**What the task asks**
Reproduce all of the material below word for word, omitting the pictures.
:: Records for this task
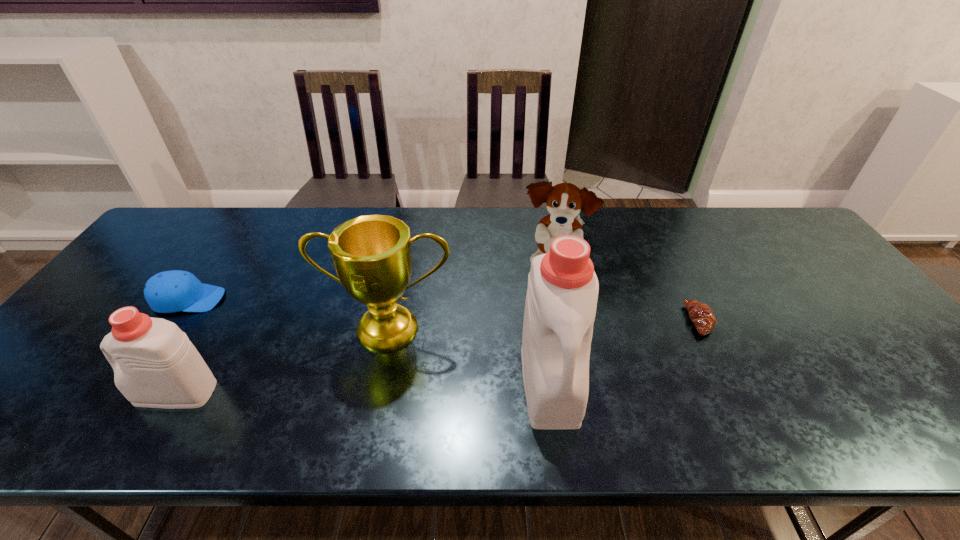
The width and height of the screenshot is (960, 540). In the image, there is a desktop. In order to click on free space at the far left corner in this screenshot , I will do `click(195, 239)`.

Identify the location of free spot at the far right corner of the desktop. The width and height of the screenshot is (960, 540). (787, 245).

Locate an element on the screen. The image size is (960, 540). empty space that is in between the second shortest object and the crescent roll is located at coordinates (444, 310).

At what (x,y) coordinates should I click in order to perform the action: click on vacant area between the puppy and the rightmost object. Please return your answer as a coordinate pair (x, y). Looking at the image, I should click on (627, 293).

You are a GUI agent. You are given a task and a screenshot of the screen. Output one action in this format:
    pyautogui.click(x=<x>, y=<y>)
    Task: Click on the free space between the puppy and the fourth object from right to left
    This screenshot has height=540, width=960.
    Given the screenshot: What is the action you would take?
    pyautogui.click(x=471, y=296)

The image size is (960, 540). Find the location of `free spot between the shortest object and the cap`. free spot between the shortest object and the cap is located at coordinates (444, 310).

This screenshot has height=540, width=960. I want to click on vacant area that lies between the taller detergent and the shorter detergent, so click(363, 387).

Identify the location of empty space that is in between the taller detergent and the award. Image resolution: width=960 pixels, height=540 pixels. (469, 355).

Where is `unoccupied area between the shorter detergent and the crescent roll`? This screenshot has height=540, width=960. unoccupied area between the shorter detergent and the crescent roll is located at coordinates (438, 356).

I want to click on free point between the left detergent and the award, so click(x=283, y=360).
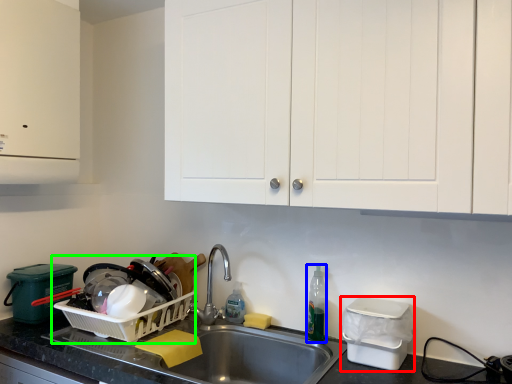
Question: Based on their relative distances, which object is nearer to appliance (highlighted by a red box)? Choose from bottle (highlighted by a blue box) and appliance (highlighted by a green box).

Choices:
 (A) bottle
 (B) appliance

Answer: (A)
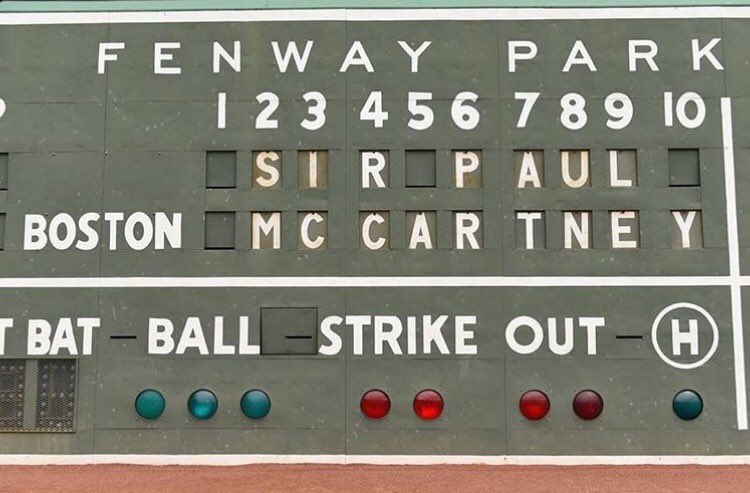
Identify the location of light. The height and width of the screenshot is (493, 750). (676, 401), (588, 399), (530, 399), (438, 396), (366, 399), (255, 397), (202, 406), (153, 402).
::::
**Answer to this problem**
The width and height of the screenshot is (960, 540). In the image, there is a desktop. In order to click on free space at the far left corner in this screenshot , I will do `click(195, 239)`.

Identify the location of free spot at the far right corner of the desktop. The width and height of the screenshot is (960, 540). (787, 245).

Locate an element on the screen. The image size is (960, 540). empty space that is in between the second shortest object and the crescent roll is located at coordinates (444, 310).

At what (x,y) coordinates should I click in order to perform the action: click on vacant area between the puppy and the rightmost object. Please return your answer as a coordinate pair (x, y). Looking at the image, I should click on (627, 293).

You are a GUI agent. You are given a task and a screenshot of the screen. Output one action in this format:
    pyautogui.click(x=<x>, y=<y>)
    Task: Click on the free space between the puppy and the fourth object from right to left
    This screenshot has height=540, width=960.
    Given the screenshot: What is the action you would take?
    pyautogui.click(x=471, y=296)

The image size is (960, 540). Find the location of `free spot between the shortest object and the cap`. free spot between the shortest object and the cap is located at coordinates (444, 310).

This screenshot has height=540, width=960. I want to click on vacant area that lies between the taller detergent and the shorter detergent, so click(363, 387).

Identify the location of empty space that is in between the taller detergent and the award. Image resolution: width=960 pixels, height=540 pixels. (469, 355).

Where is `unoccupied area between the shorter detergent and the crescent roll`? This screenshot has height=540, width=960. unoccupied area between the shorter detergent and the crescent roll is located at coordinates (438, 356).

I want to click on free point between the left detergent and the award, so click(x=283, y=360).
Question: Based on their relative distances, which object is nearer to appliance (highlighted by a red box)? Choose from bottle (highlighted by a blue box) and appliance (highlighted by a green box).

Choices:
 (A) bottle
 (B) appliance

Answer: (A)
Identify the location of light. The height and width of the screenshot is (493, 750). (676, 401), (588, 399), (530, 399), (438, 396), (366, 399), (255, 397), (202, 406), (153, 402).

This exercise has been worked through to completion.